• REQUIRED ACTION: Beginning with the line where "D5: diode (A" appears, repeat every remaining line of the entries exactly, the last line included.

• Before-and-after change records:

________

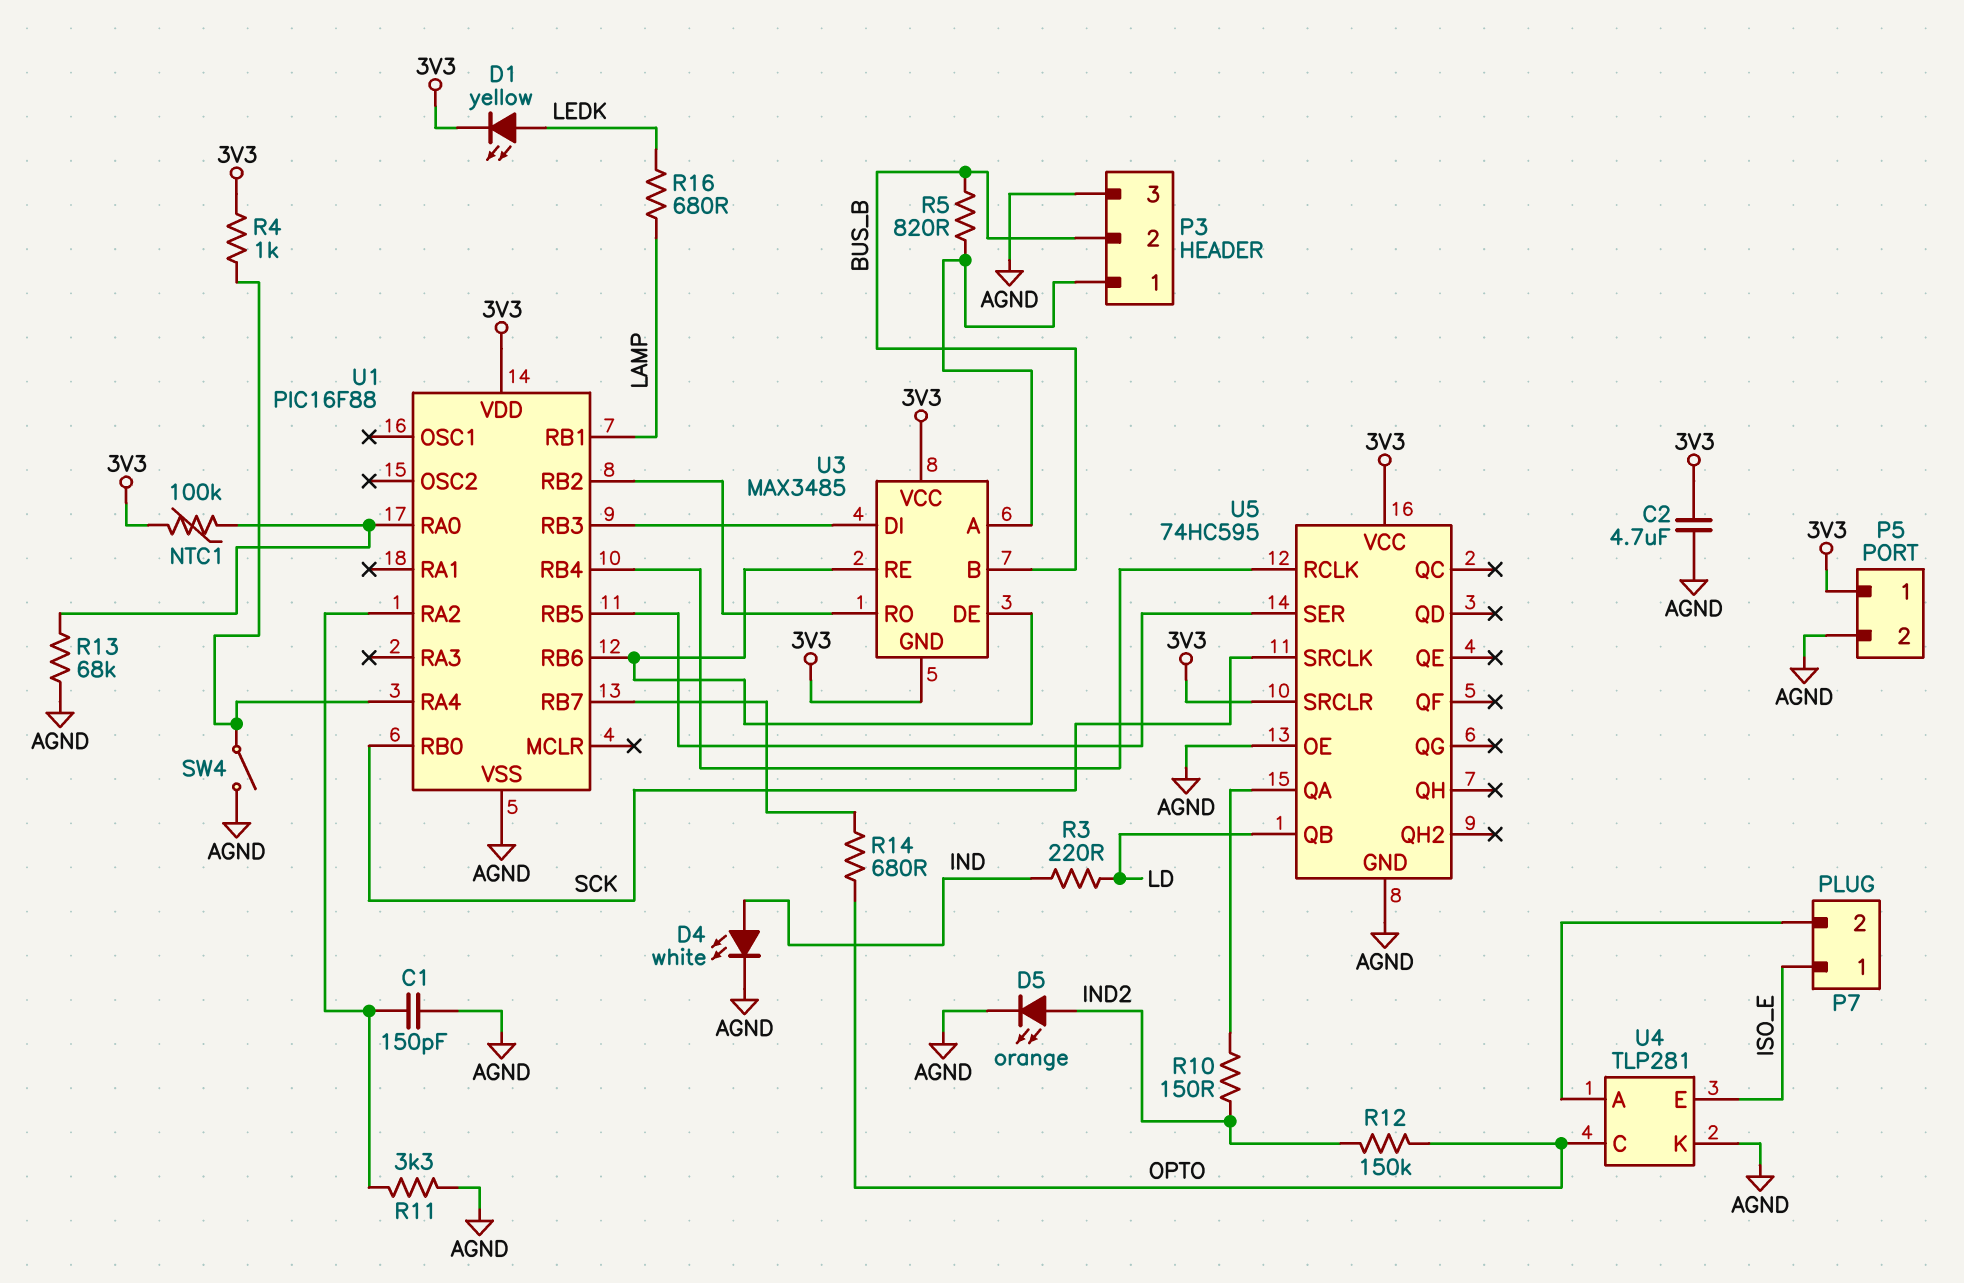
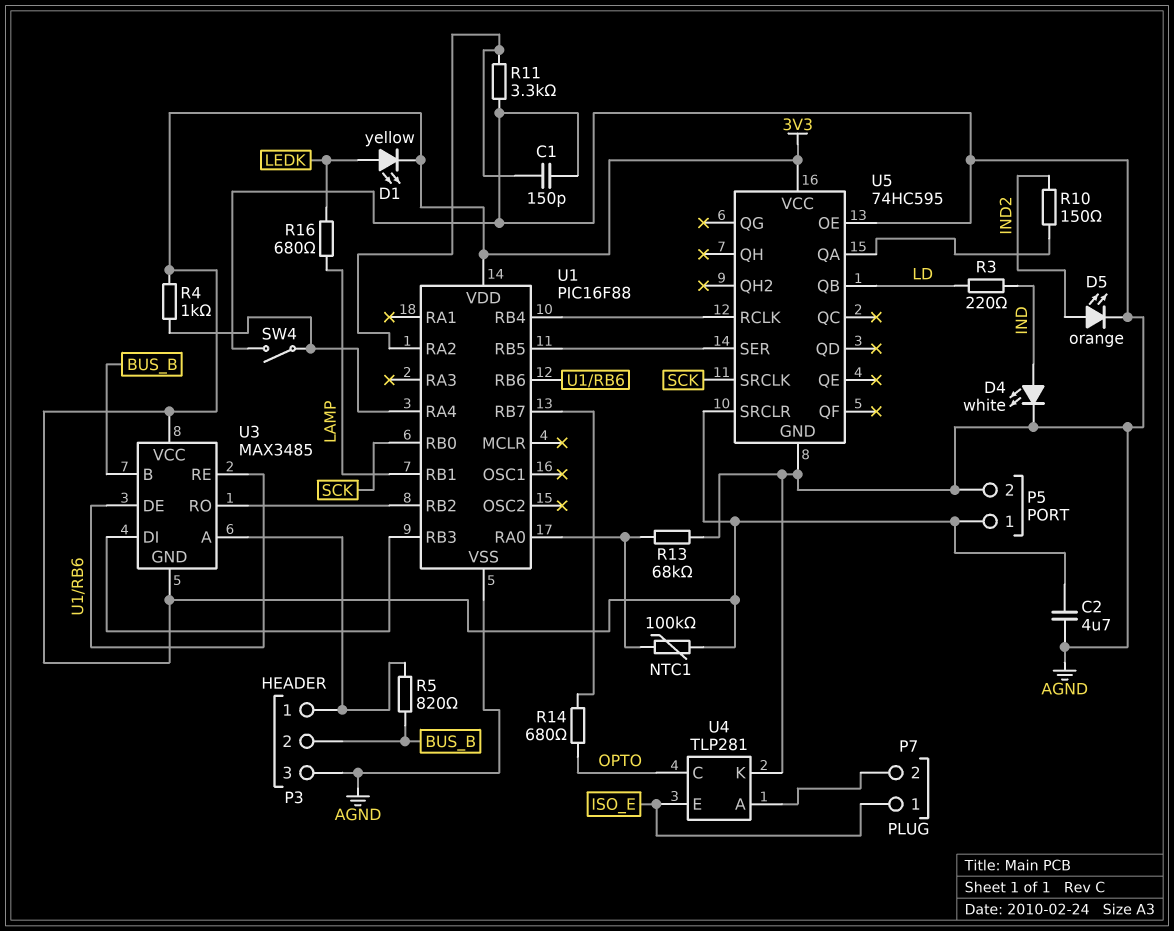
R12: 150k (IND2, OPTO) -> none

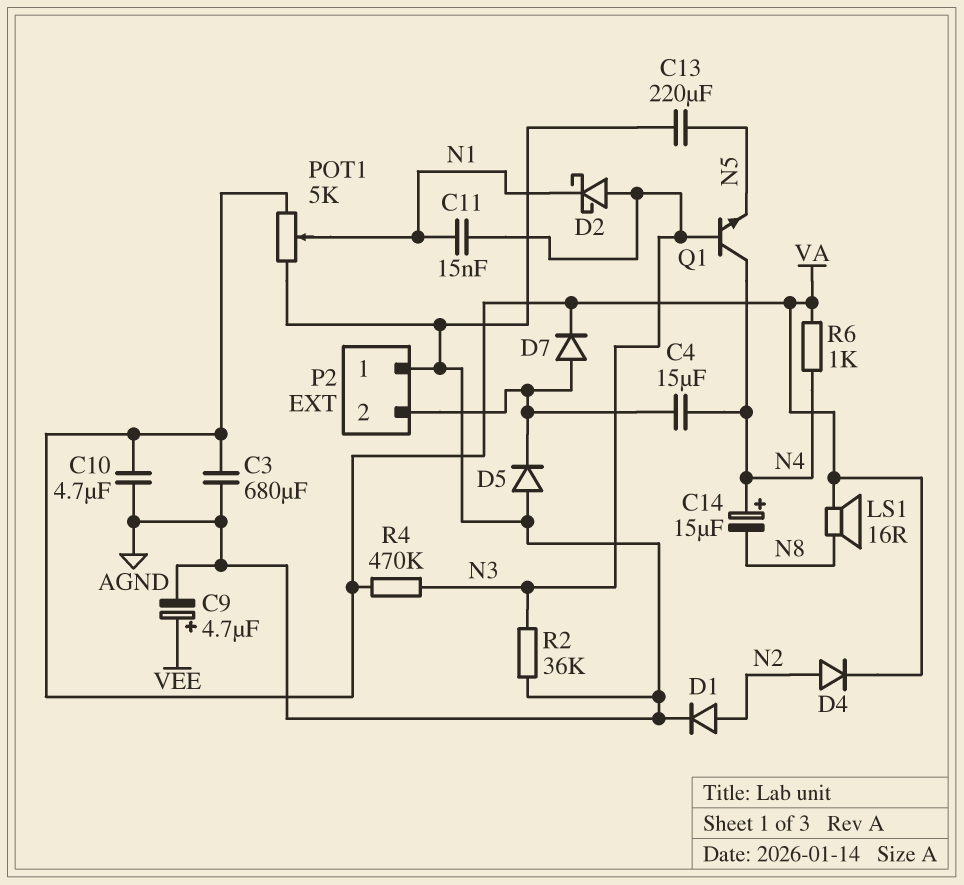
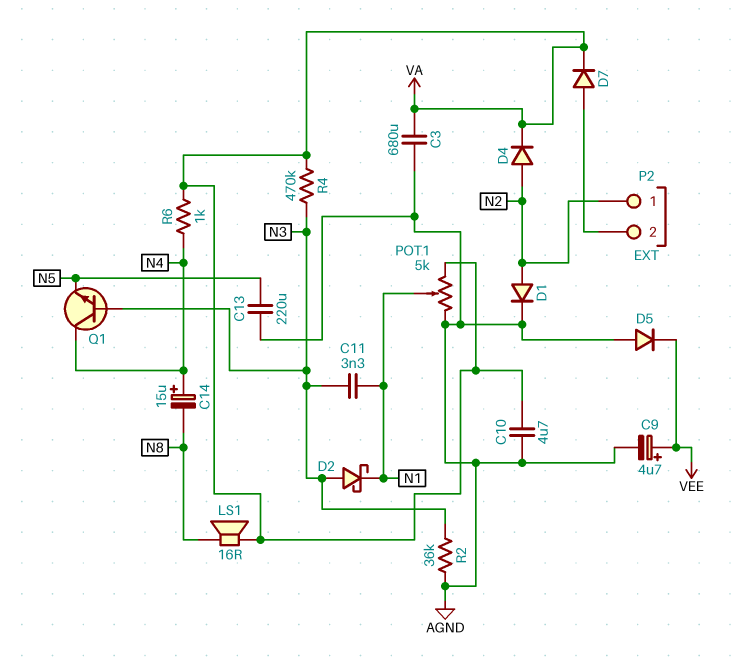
C4: 15uF (N4, P2/2) -> none
C11: 15nF (N1, N3) -> 3.3nF (N1, N3)
D5: diode (A AGND, K P2/2) -> diode (A AGND, K VEE)
P2 pin 1: AGND -> N2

________

• PROBLEM SOLUTION:
D5: diode (A AGND, K P2/2) -> diode (A AGND, K VEE)
P2 pin 1: AGND -> N2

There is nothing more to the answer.